- Opening Delimiter -

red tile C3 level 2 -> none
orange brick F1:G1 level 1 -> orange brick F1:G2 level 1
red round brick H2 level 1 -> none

- Closing Delimiter -
- Opening Delimiter -

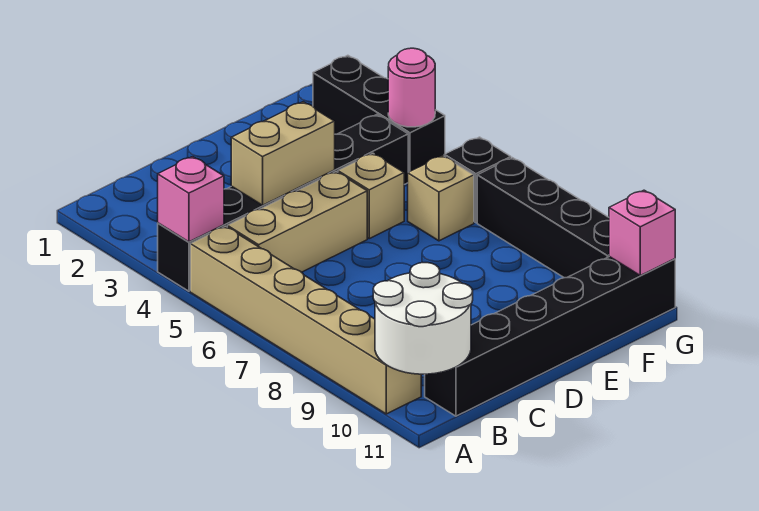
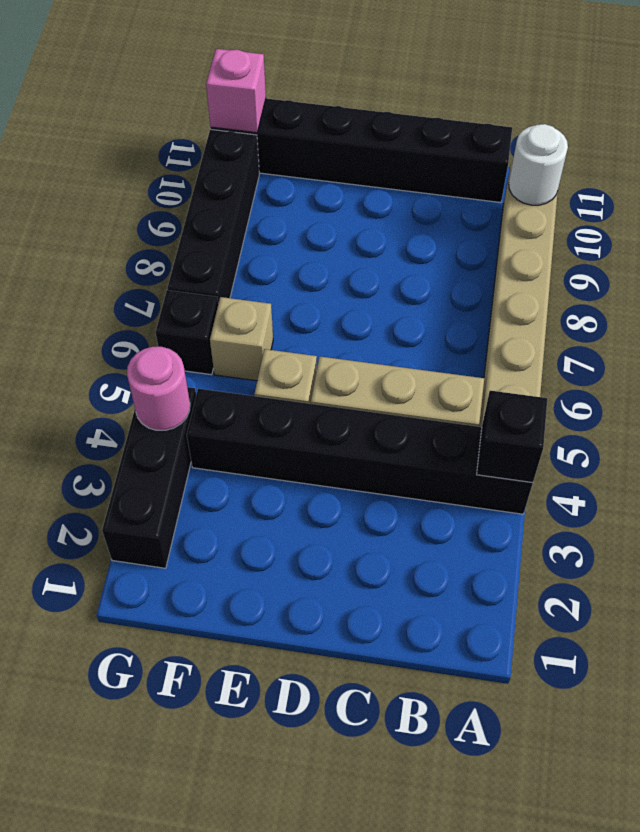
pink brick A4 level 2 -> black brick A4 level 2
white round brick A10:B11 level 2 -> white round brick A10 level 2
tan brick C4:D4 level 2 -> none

- Closing Delimiter -

What are the lines above, starting at the one with "white round brick A10:B11" and ending at the one with "tan brick C4:D4 level 2 -> none"? Give them again exactly, and only them.

white round brick A10:B11 level 2 -> white round brick A10 level 2
tan brick C4:D4 level 2 -> none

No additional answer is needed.